■ **PROBLEM STATEMENT**
Output only the lines of the entries that follow, starting at the one with "(537, 489) = (197, 170): turquoise" and running down to the one with "(322, 751) = (664, 235): grey box -> none", both included and unchanged.

■ **RECORDS SUPPLIED**
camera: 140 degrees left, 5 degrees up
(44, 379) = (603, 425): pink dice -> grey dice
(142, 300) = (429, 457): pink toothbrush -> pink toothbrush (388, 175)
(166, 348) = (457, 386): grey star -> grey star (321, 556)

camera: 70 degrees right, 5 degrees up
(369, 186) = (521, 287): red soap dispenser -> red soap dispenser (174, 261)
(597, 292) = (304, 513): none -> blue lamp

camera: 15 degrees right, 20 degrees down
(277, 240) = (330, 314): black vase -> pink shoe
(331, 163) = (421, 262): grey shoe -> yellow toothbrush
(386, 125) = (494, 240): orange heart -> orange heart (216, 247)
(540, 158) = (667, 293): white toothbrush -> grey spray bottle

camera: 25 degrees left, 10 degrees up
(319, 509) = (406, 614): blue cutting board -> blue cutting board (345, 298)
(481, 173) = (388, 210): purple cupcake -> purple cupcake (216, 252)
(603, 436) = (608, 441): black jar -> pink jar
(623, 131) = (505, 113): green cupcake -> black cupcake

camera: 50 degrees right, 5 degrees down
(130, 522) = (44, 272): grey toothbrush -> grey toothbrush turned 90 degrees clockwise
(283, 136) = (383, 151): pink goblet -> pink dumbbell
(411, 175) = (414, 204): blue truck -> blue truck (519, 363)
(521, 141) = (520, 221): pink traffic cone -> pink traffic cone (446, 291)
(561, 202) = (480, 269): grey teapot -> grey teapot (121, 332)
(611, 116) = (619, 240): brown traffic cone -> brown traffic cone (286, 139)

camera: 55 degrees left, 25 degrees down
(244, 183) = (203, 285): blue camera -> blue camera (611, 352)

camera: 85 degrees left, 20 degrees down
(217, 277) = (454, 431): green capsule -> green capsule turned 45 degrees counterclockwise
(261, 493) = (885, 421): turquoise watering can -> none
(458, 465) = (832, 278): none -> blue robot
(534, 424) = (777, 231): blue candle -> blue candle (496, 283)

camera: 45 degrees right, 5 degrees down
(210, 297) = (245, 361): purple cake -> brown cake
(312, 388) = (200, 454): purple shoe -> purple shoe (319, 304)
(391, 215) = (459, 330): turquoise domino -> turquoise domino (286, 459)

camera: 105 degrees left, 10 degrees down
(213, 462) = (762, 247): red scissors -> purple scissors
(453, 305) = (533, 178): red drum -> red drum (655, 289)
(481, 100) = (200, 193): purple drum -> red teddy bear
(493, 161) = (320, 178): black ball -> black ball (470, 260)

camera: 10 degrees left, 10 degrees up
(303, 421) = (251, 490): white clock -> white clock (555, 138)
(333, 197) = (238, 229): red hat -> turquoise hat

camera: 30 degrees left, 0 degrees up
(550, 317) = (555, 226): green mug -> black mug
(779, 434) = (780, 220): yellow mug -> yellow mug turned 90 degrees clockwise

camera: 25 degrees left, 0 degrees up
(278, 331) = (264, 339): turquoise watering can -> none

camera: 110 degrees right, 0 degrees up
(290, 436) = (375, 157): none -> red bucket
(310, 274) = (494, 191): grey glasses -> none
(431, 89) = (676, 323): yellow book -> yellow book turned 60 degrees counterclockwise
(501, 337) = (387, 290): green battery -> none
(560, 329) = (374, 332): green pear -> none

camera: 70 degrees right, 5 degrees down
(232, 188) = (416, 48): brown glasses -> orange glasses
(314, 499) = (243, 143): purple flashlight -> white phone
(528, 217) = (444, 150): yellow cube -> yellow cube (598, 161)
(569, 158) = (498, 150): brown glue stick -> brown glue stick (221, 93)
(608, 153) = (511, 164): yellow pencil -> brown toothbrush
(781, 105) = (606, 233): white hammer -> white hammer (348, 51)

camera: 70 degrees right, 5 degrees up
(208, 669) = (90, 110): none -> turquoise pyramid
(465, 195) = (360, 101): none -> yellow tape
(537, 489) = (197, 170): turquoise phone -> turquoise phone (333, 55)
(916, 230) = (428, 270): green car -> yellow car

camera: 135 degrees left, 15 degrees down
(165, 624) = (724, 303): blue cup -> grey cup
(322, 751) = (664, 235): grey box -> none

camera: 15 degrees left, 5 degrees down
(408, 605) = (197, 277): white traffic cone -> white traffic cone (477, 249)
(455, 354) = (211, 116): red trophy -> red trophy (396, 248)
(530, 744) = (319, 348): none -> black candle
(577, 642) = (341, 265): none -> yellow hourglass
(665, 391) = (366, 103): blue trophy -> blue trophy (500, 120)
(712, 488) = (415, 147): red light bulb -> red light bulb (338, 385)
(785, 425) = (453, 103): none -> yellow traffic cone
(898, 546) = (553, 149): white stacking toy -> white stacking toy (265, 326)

■ **RESPONSE TO THE TASK**
(537, 489) = (197, 170): turquoise phone -> turquoise phone (333, 55)
(916, 230) = (428, 270): green car -> yellow car

camera: 135 degrees left, 15 degrees down
(165, 624) = (724, 303): blue cup -> grey cup
(322, 751) = (664, 235): grey box -> none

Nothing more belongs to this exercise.